Task data:
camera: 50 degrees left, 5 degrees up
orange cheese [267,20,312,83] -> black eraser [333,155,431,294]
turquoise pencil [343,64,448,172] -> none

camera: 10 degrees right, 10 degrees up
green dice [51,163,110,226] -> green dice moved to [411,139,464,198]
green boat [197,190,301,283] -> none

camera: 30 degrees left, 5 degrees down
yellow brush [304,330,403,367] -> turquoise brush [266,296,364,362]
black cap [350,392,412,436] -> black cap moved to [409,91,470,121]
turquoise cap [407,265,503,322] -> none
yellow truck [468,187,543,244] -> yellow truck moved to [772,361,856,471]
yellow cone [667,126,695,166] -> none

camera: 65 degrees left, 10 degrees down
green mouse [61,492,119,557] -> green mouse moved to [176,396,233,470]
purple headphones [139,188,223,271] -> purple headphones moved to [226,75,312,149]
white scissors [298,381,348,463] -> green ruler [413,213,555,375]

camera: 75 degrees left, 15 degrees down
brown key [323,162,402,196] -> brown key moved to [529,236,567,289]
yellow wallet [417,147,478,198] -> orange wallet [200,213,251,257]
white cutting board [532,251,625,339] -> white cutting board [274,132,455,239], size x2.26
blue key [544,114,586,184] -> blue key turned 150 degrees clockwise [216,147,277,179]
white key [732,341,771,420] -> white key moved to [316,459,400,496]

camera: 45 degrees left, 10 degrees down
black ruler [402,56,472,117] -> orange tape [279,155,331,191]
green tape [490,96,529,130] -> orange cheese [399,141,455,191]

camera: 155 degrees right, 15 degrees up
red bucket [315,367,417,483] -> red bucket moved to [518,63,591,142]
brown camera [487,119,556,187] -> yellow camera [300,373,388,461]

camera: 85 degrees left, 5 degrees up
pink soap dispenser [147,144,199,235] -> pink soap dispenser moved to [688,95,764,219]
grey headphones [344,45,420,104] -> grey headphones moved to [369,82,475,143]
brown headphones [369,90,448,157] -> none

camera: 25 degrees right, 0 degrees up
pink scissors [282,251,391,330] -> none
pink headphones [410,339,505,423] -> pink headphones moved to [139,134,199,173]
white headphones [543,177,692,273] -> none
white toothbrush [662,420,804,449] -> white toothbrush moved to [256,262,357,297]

Job item: Where a line of the records has the string "pink", copy that line.

The answer:
pink soap dispenser [147,144,199,235] -> pink soap dispenser moved to [688,95,764,219]
pink scissors [282,251,391,330] -> none
pink headphones [410,339,505,423] -> pink headphones moved to [139,134,199,173]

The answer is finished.